Top of Materials provided

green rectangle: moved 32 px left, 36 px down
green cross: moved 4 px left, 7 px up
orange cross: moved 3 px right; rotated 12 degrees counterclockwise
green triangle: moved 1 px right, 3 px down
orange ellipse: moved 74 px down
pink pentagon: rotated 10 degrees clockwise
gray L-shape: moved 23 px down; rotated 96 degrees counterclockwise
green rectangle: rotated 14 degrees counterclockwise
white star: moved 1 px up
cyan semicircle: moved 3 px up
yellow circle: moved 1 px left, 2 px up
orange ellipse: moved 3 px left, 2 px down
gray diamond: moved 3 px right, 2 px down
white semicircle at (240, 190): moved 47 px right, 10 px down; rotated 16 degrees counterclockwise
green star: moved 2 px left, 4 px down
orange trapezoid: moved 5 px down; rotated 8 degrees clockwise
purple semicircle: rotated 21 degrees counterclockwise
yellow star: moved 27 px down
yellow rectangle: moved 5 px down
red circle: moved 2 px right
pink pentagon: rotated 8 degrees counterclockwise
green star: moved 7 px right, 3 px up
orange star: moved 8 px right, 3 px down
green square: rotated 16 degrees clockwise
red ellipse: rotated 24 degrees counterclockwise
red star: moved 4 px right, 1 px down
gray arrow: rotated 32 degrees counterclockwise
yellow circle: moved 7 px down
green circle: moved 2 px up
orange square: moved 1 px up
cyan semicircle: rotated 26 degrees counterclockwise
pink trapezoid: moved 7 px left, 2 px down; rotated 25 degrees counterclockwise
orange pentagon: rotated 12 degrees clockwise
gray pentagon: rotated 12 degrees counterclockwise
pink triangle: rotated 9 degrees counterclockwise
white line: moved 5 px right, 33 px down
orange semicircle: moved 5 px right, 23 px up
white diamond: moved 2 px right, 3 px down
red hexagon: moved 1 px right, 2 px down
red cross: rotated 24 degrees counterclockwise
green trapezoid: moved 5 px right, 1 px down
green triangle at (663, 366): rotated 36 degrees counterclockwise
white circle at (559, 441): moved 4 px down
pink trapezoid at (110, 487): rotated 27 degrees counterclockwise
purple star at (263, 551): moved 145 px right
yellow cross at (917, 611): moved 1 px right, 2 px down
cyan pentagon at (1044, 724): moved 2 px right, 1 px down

Bottom of Materials provided

* Task to complete: Each line of the entries above that includes the string "gray" should be copied out.

* Task response:
gray L-shape: moved 23 px down; rotated 96 degrees counterclockwise
gray diamond: moved 3 px right, 2 px down
gray arrow: rotated 32 degrees counterclockwise
gray pentagon: rotated 12 degrees counterclockwise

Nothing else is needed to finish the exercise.